*Supplied data*
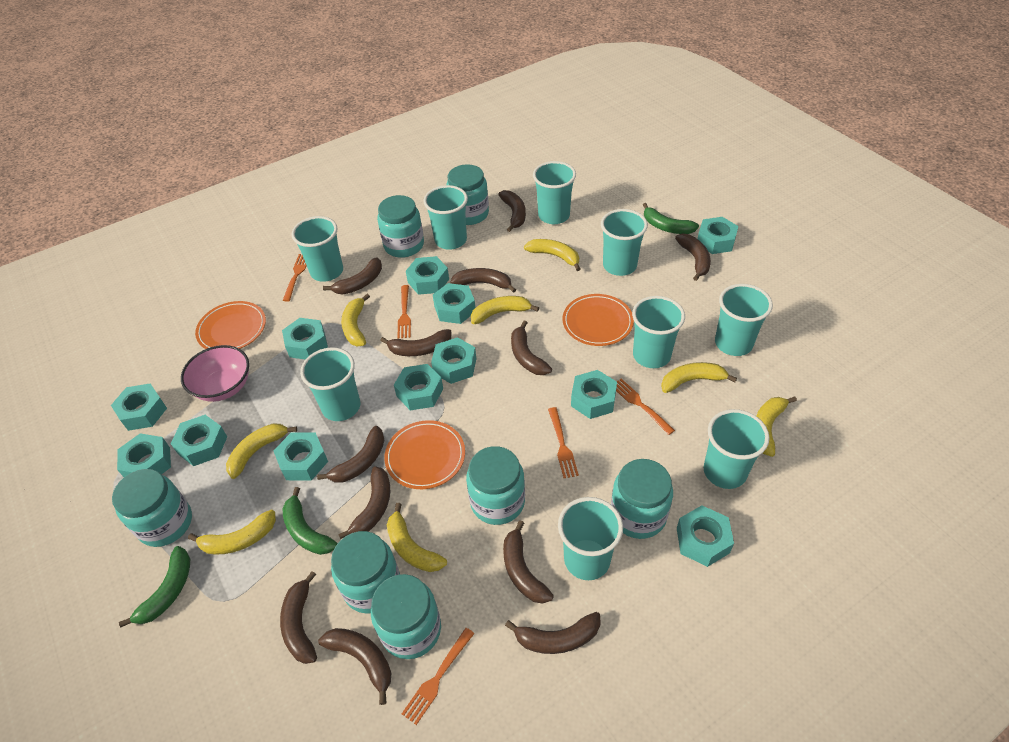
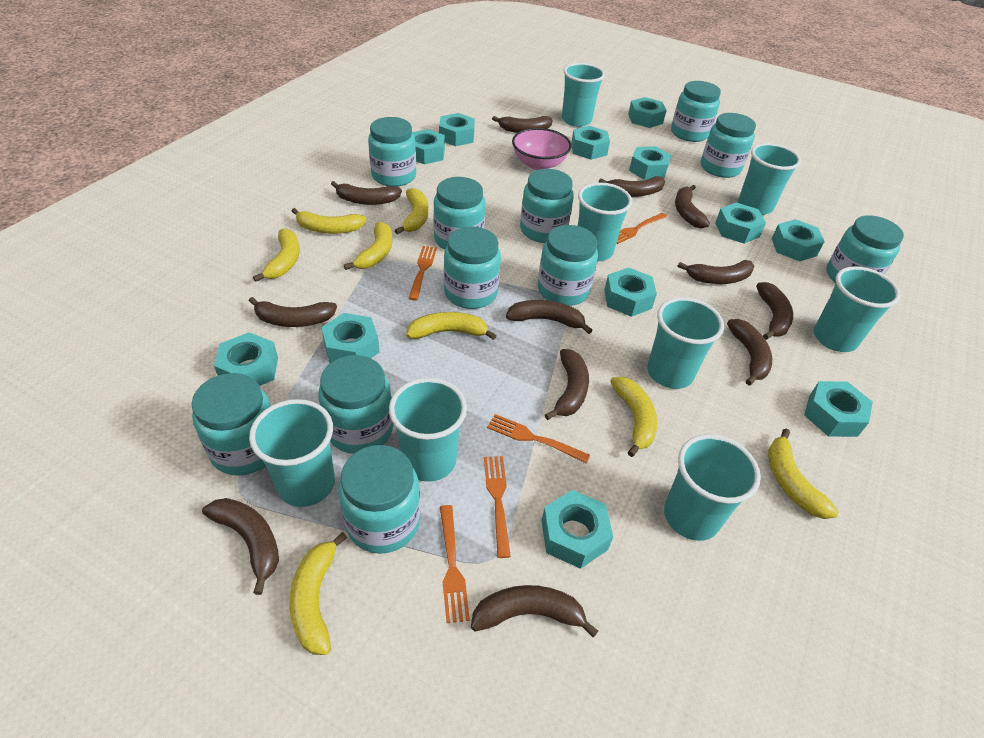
green banana: 3 -> 0
orange plate: 3 -> 0
turquoise cup: 9 -> 8
turquoise jar: 7 -> 11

*Task details*
What the task needs is the material above repeated exactly, pictures excepted.

*Answer box*
green banana: 3 -> 0
orange plate: 3 -> 0
turquoise cup: 9 -> 8
turquoise jar: 7 -> 11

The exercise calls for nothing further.